*** COLLECTED DATA ***
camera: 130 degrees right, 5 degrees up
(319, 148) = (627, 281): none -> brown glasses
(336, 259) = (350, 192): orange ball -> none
***
▶ _EXERCISE PROMPT_:
Write the material out once more, exactly as it reads.

▶ _ANSWER BOX_:
camera: 130 degrees right, 5 degrees up
(319, 148) = (627, 281): none -> brown glasses
(336, 259) = (350, 192): orange ball -> none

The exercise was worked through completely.